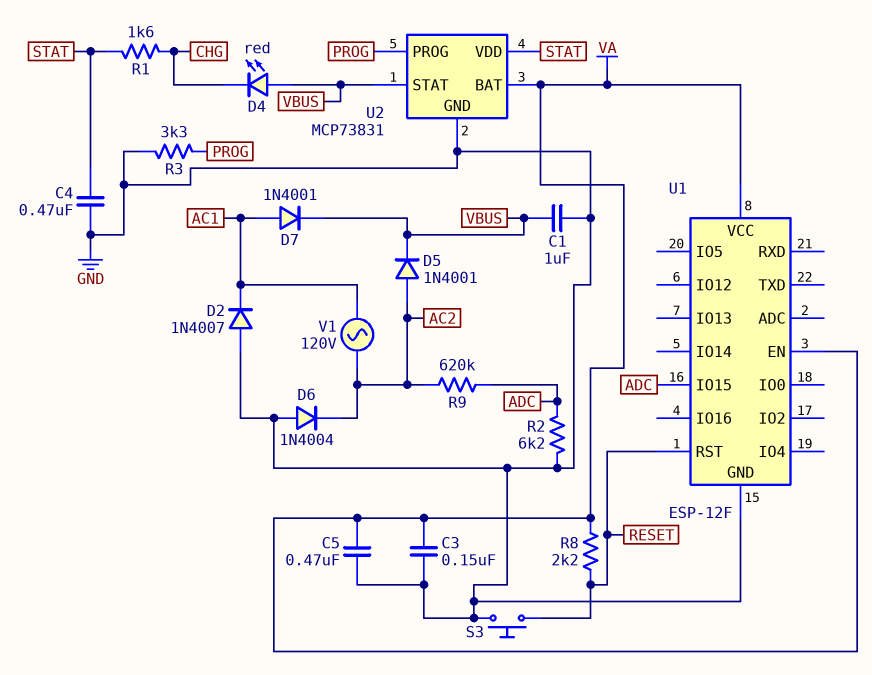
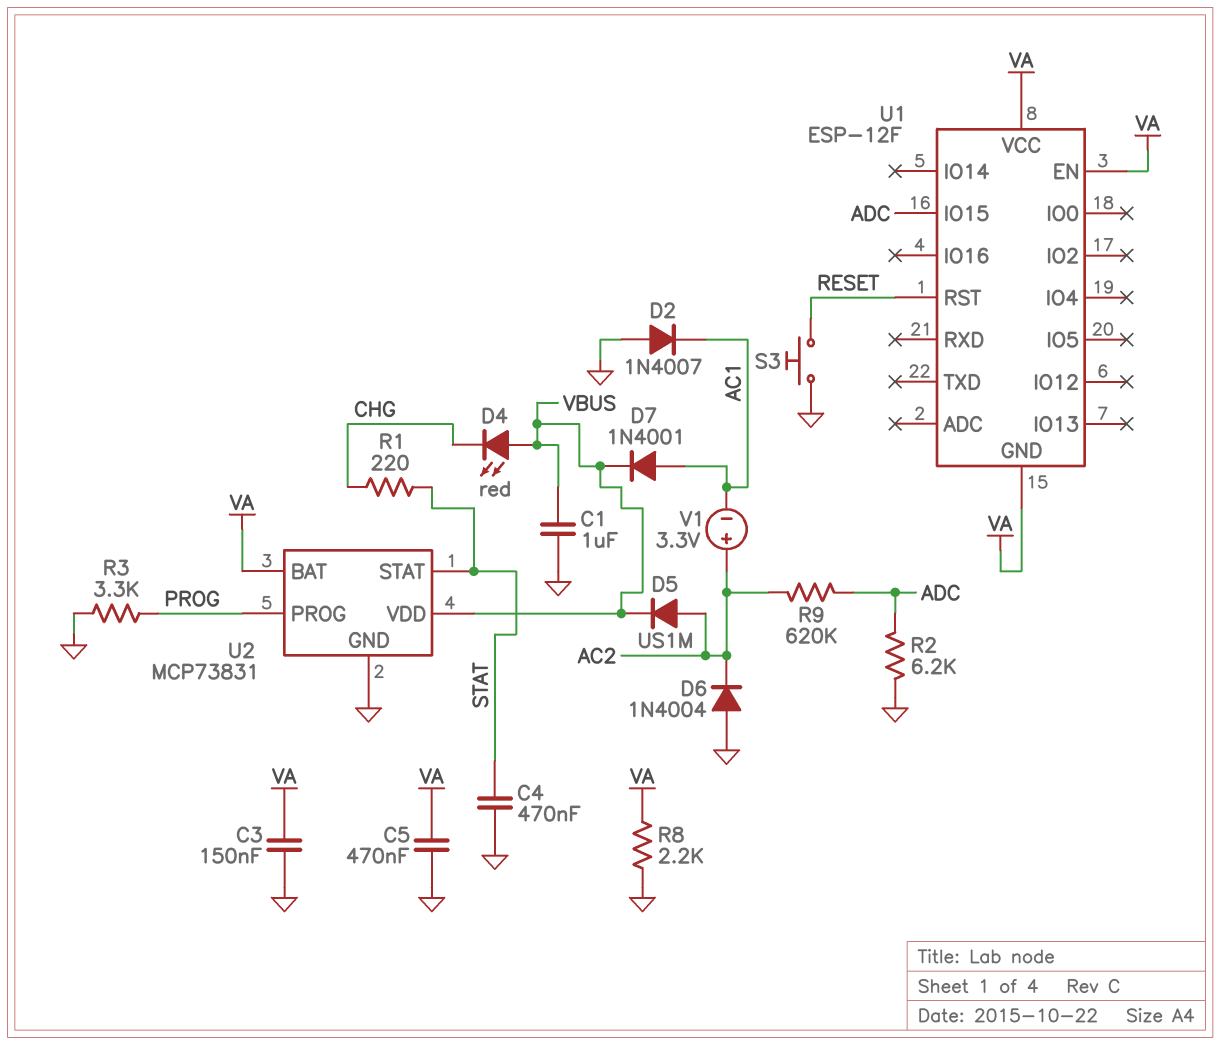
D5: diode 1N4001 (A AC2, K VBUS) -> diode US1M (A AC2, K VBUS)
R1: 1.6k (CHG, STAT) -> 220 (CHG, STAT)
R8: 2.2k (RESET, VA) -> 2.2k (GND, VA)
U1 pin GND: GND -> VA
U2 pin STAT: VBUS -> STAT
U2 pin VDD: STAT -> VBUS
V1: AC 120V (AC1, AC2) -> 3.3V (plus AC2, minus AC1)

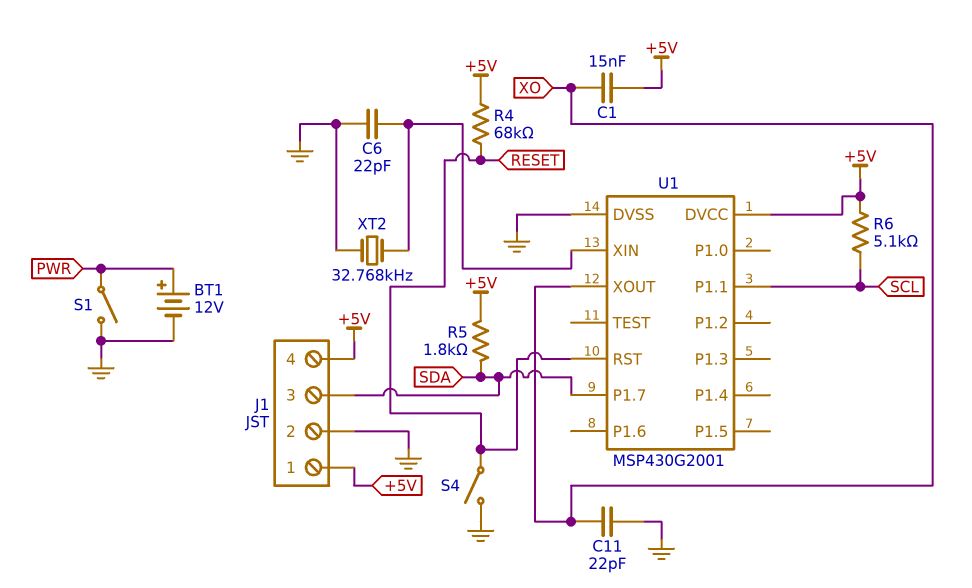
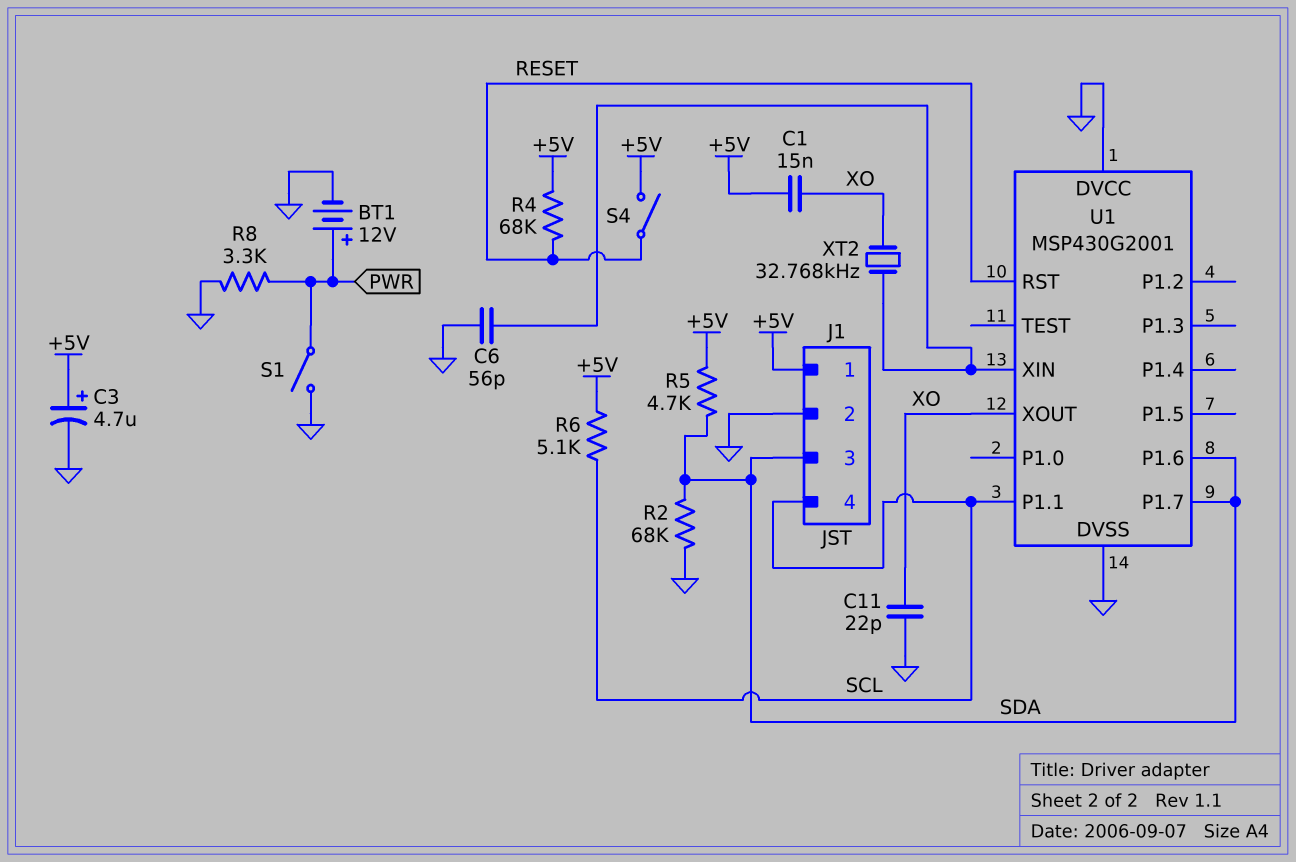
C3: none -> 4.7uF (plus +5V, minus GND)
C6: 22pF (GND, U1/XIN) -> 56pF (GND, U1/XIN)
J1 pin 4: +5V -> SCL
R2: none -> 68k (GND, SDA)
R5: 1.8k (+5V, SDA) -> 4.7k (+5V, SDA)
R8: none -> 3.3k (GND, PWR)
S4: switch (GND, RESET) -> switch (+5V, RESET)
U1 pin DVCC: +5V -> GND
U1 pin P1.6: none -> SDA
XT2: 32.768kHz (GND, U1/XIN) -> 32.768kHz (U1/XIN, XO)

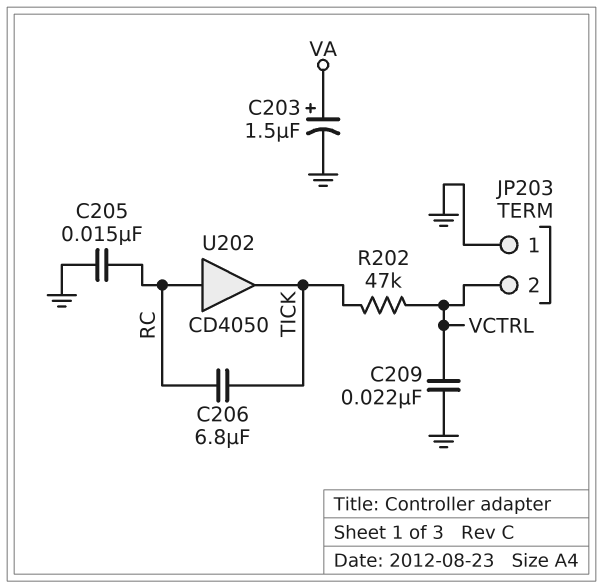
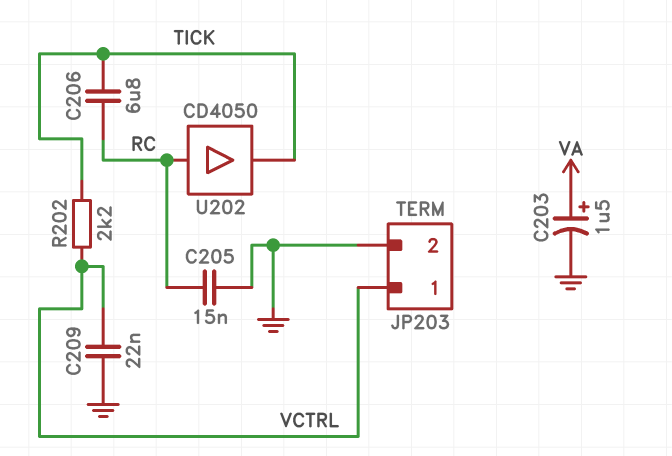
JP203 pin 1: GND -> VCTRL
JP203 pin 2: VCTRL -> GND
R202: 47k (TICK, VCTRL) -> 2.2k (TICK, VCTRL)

++++++

* _Work to complete_:
Whenever the word "plus" appears in a line of the listing, copy out that line.

* _Written response_:
V1: AC 120V (AC1, AC2) -> 3.3V (plus AC2, minus AC1)
C3: none -> 4.7uF (plus +5V, minus GND)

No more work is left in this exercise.